▶ [Requirement]: Transcribe each record exactly, but omit pictures.
── Input records
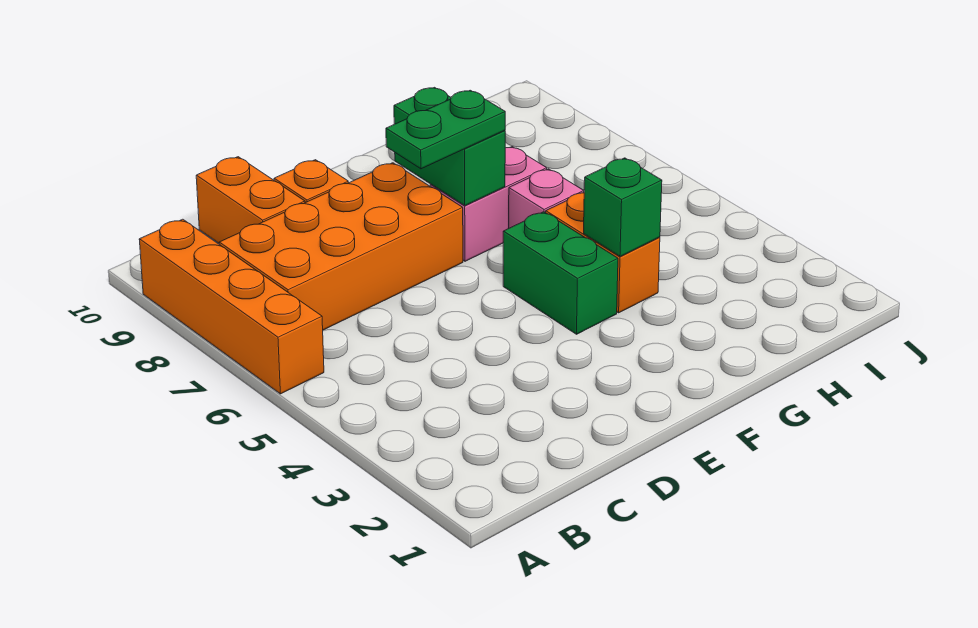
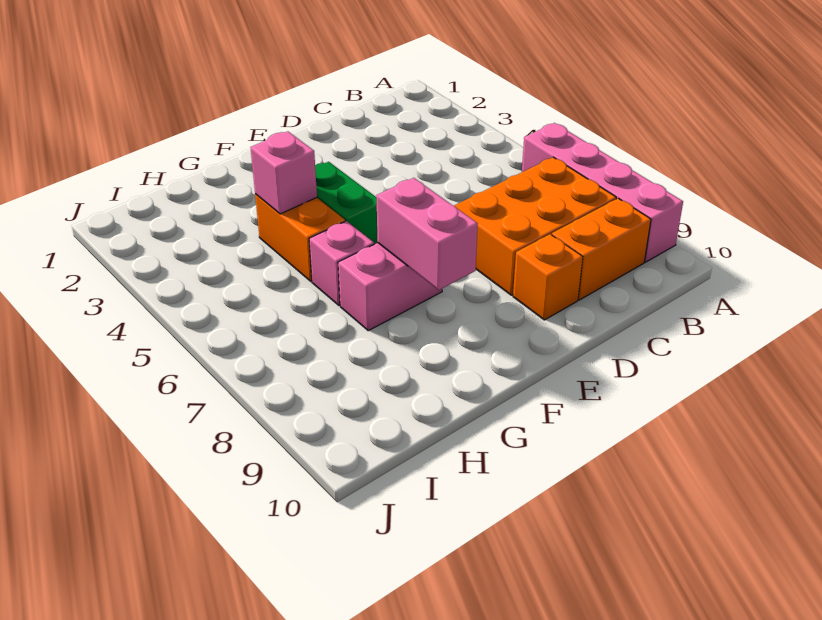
orange brick A6:A9 level 1 -> pink brick A6:A9 level 1
orange brick B7:E8 level 1 -> orange brick B7:D8 level 1
orange brick C9:C10 level 1 -> orange brick B9:C9 level 1
green plate E7:F7 level 3 -> none
green brick F7:F8 level 2 -> pink brick F7:F8 level 2
green brick G4 level 2 -> pink brick G4 level 2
────
▶ [Answer]:
orange brick A6:A9 level 1 -> pink brick A6:A9 level 1
orange brick B7:E8 level 1 -> orange brick B7:D8 level 1
orange brick C9:C10 level 1 -> orange brick B9:C9 level 1
green plate E7:F7 level 3 -> none
green brick F7:F8 level 2 -> pink brick F7:F8 level 2
green brick G4 level 2 -> pink brick G4 level 2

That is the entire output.